• _YOUR ASSIGNMENT_:
Gather all lines with "turquoise" from the records.

• _DATA FOR PROCESSING_:
■ ■ ■ ■ ■

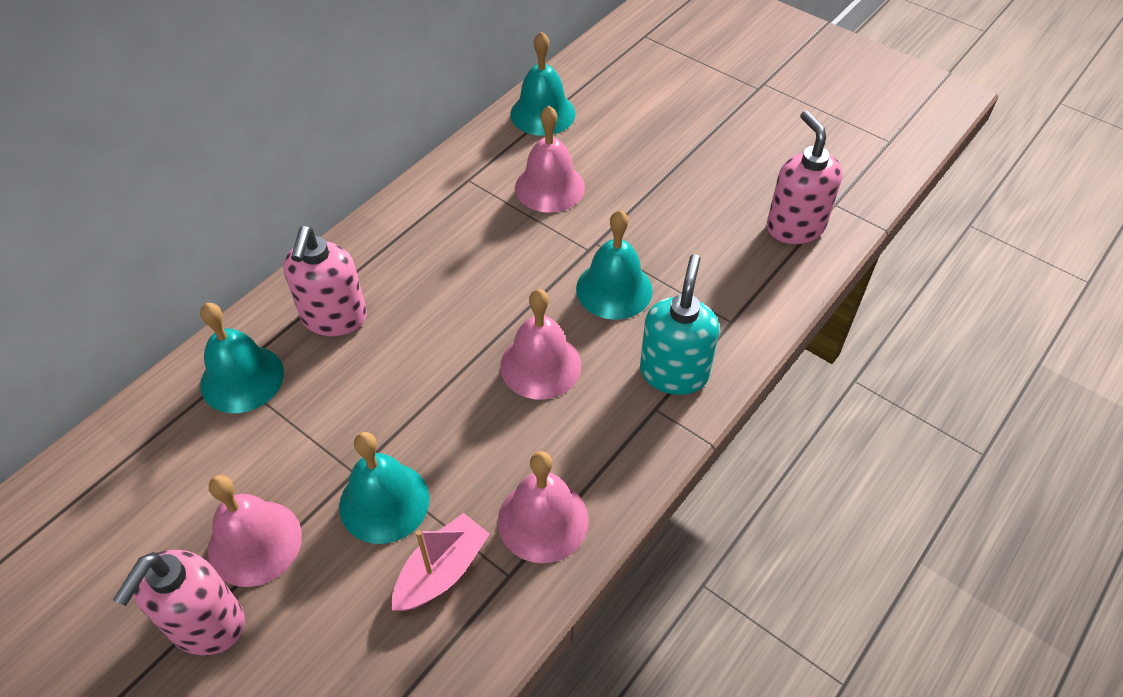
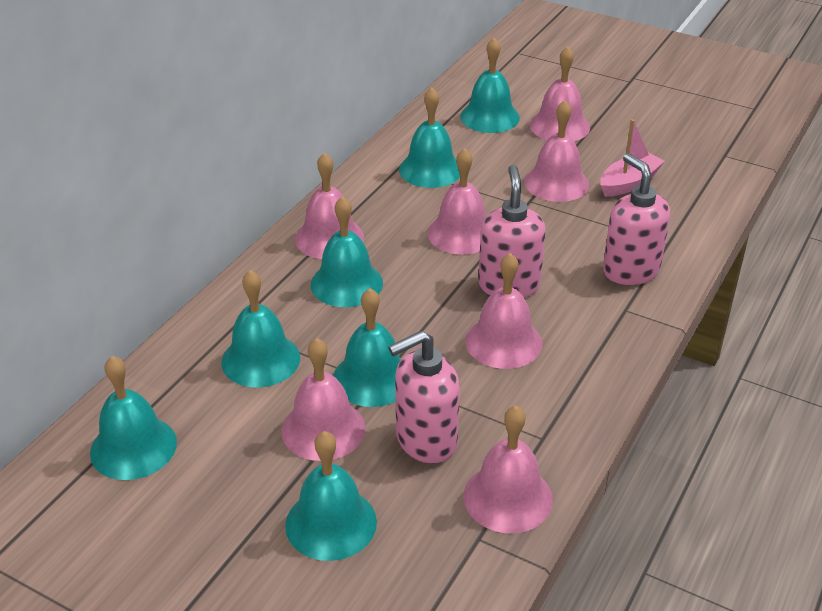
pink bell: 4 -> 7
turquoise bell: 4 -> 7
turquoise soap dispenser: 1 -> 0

■ ■ ■ ■ ■

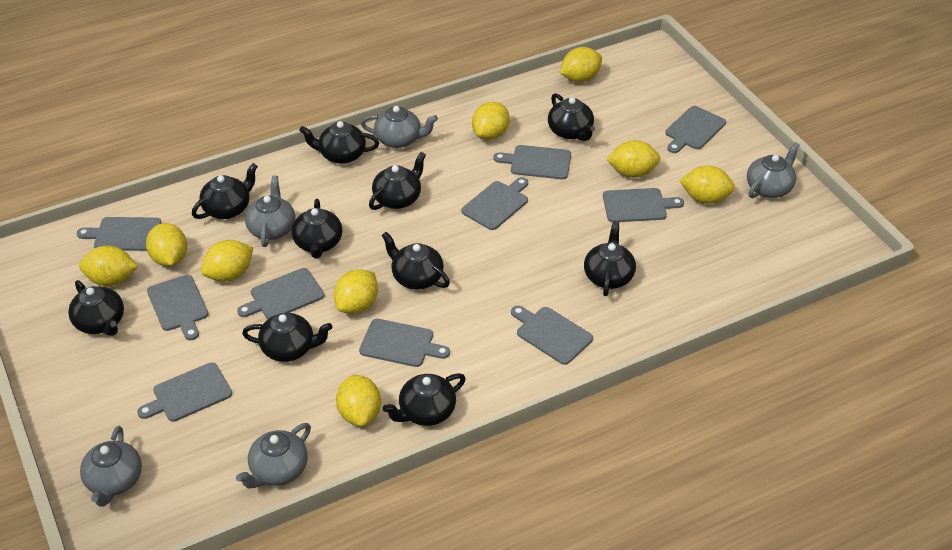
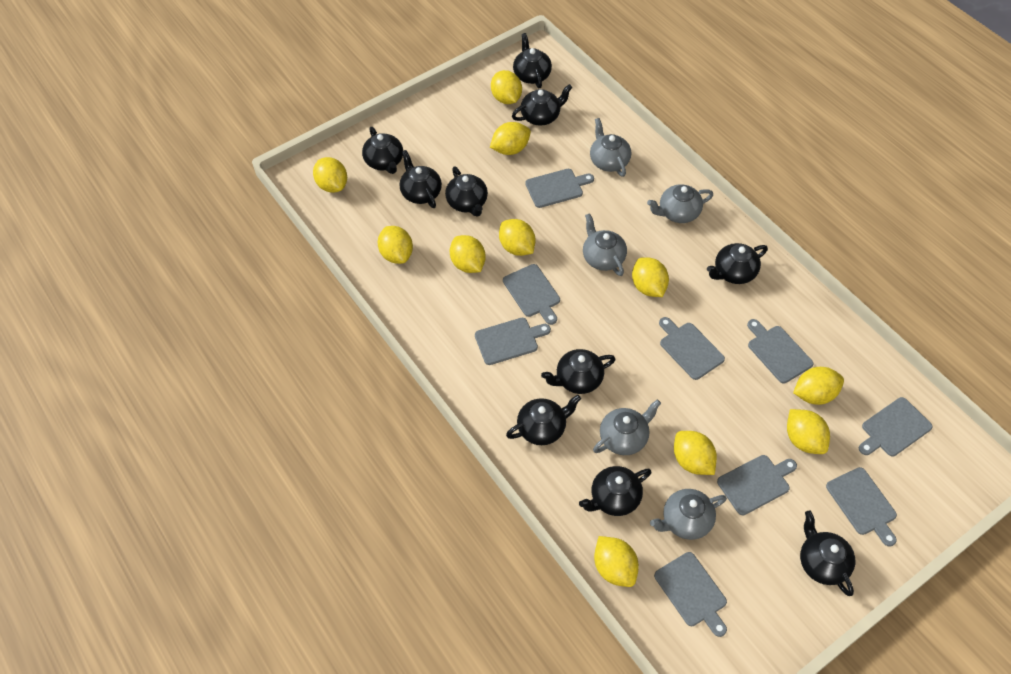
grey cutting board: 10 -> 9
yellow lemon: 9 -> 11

■ ■ ■ ■ ■

• _EXERCISE OUTPUT_:
turquoise bell: 4 -> 7
turquoise soap dispenser: 1 -> 0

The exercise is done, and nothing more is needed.